Replicate the data exactly, every line included.

THE INPUT:
▽

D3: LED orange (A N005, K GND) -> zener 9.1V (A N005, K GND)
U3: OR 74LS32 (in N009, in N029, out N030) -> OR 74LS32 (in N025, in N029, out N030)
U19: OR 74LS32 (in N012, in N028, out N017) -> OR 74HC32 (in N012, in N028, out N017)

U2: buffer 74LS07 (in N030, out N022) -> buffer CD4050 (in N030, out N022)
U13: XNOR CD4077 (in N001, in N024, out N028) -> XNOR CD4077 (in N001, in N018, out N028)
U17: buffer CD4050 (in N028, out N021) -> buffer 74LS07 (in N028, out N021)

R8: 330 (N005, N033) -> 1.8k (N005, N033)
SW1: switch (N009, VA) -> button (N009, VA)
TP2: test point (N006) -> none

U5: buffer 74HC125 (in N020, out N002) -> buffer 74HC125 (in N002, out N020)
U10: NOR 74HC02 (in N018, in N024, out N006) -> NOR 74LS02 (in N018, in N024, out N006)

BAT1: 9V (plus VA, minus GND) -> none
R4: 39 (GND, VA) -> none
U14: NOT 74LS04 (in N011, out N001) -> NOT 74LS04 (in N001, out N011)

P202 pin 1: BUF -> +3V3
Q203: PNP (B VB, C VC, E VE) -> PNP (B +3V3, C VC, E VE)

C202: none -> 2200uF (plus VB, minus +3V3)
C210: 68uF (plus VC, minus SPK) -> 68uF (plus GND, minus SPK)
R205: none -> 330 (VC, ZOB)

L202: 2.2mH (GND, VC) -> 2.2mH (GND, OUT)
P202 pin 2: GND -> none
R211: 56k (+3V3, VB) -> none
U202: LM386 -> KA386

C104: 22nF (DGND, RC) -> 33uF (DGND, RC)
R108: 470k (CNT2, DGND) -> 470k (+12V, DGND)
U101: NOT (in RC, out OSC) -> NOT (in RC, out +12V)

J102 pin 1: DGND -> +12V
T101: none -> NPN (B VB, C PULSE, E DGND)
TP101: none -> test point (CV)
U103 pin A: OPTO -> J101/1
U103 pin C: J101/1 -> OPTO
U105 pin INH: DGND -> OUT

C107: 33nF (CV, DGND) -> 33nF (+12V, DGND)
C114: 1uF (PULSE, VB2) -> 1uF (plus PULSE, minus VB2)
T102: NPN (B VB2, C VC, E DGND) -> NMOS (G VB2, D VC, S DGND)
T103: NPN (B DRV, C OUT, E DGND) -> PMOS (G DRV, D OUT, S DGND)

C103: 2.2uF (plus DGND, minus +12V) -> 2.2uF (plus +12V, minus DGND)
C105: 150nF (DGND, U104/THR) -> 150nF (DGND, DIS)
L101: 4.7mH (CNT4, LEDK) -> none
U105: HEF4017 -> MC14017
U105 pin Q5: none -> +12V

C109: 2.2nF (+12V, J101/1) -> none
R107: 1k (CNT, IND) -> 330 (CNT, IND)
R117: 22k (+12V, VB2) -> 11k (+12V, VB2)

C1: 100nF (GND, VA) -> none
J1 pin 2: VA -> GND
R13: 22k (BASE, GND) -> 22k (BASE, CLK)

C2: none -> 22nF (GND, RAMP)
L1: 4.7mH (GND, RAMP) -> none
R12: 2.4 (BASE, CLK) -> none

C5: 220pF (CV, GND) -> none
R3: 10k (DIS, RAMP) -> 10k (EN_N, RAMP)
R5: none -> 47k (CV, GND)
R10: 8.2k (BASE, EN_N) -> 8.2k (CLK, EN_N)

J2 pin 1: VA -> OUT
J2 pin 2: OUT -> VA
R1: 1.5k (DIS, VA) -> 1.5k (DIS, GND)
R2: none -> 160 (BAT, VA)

△

RESPONSE AREA:
D3: LED orange (A N005, K GND) -> zener 9.1V (A N005, K GND)
U3: OR 74LS32 (in N009, in N029, out N030) -> OR 74LS32 (in N025, in N029, out N030)
U19: OR 74LS32 (in N012, in N028, out N017) -> OR 74HC32 (in N012, in N028, out N017)

U2: buffer 74LS07 (in N030, out N022) -> buffer CD4050 (in N030, out N022)
U13: XNOR CD4077 (in N001, in N024, out N028) -> XNOR CD4077 (in N001, in N018, out N028)
U17: buffer CD4050 (in N028, out N021) -> buffer 74LS07 (in N028, out N021)

R8: 330 (N005, N033) -> 1.8k (N005, N033)
SW1: switch (N009, VA) -> button (N009, VA)
TP2: test point (N006) -> none

U5: buffer 74HC125 (in N020, out N002) -> buffer 74HC125 (in N002, out N020)
U10: NOR 74HC02 (in N018, in N024, out N006) -> NOR 74LS02 (in N018, in N024, out N006)

BAT1: 9V (plus VA, minus GND) -> none
R4: 39 (GND, VA) -> none
U14: NOT 74LS04 (in N011, out N001) -> NOT 74LS04 (in N001, out N011)

P202 pin 1: BUF -> +3V3
Q203: PNP (B VB, C VC, E VE) -> PNP (B +3V3, C VC, E VE)

C202: none -> 2200uF (plus VB, minus +3V3)
C210: 68uF (plus VC, minus SPK) -> 68uF (plus GND, minus SPK)
R205: none -> 330 (VC, ZOB)

L202: 2.2mH (GND, VC) -> 2.2mH (GND, OUT)
P202 pin 2: GND -> none
R211: 56k (+3V3, VB) -> none
U202: LM386 -> KA386

C104: 22nF (DGND, RC) -> 33uF (DGND, RC)
R108: 470k (CNT2, DGND) -> 470k (+12V, DGND)
U101: NOT (in RC, out OSC) -> NOT (in RC, out +12V)

J102 pin 1: DGND -> +12V
T101: none -> NPN (B VB, C PULSE, E DGND)
TP101: none -> test point (CV)
U103 pin A: OPTO -> J101/1
U103 pin C: J101/1 -> OPTO
U105 pin INH: DGND -> OUT

C107: 33nF (CV, DGND) -> 33nF (+12V, DGND)
C114: 1uF (PULSE, VB2) -> 1uF (plus PULSE, minus VB2)
T102: NPN (B VB2, C VC, E DGND) -> NMOS (G VB2, D VC, S DGND)
T103: NPN (B DRV, C OUT, E DGND) -> PMOS (G DRV, D OUT, S DGND)

C103: 2.2uF (plus DGND, minus +12V) -> 2.2uF (plus +12V, minus DGND)
C105: 150nF (DGND, U104/THR) -> 150nF (DGND, DIS)
L101: 4.7mH (CNT4, LEDK) -> none
U105: HEF4017 -> MC14017
U105 pin Q5: none -> +12V

C109: 2.2nF (+12V, J101/1) -> none
R107: 1k (CNT, IND) -> 330 (CNT, IND)
R117: 22k (+12V, VB2) -> 11k (+12V, VB2)

C1: 100nF (GND, VA) -> none
J1 pin 2: VA -> GND
R13: 22k (BASE, GND) -> 22k (BASE, CLK)

C2: none -> 22nF (GND, RAMP)
L1: 4.7mH (GND, RAMP) -> none
R12: 2.4 (BASE, CLK) -> none

C5: 220pF (CV, GND) -> none
R3: 10k (DIS, RAMP) -> 10k (EN_N, RAMP)
R5: none -> 47k (CV, GND)
R10: 8.2k (BASE, EN_N) -> 8.2k (CLK, EN_N)

J2 pin 1: VA -> OUT
J2 pin 2: OUT -> VA
R1: 1.5k (DIS, VA) -> 1.5k (DIS, GND)
R2: none -> 160 (BAT, VA)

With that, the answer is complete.